##### Extracted material

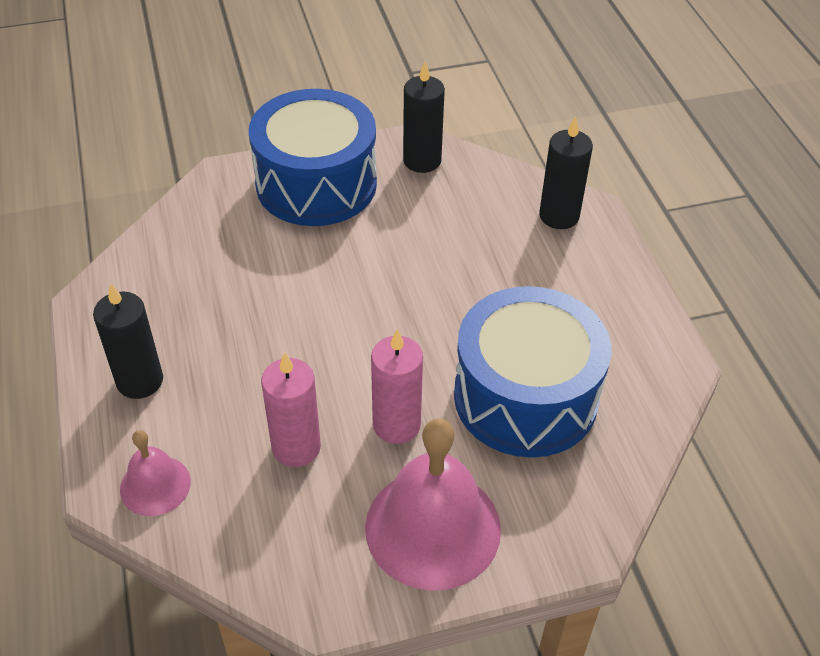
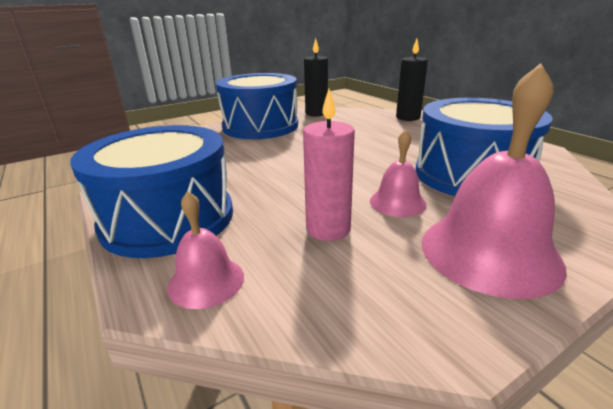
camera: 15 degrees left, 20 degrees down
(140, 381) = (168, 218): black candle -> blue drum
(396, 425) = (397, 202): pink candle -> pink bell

##########
##### Extracted material

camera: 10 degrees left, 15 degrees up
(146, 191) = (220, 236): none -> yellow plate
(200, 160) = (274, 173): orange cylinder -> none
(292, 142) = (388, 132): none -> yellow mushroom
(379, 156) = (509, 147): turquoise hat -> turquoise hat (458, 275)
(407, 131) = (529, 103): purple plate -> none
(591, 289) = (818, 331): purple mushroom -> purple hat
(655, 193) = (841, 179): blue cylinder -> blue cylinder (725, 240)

##########
##### Extracted material

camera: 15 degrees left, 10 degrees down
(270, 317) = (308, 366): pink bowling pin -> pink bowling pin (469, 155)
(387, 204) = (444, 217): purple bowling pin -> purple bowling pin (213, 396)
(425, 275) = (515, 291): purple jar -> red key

##########

* **Exercise directions**:
Using only the listing above, restate exactly the lines from the line containing "(270, 317) = (308, 366): pink" through the line containing "(425, 275) = (515, 291): purple", both included.

* **Response to this task**:
(270, 317) = (308, 366): pink bowling pin -> pink bowling pin (469, 155)
(387, 204) = (444, 217): purple bowling pin -> purple bowling pin (213, 396)
(425, 275) = (515, 291): purple jar -> red key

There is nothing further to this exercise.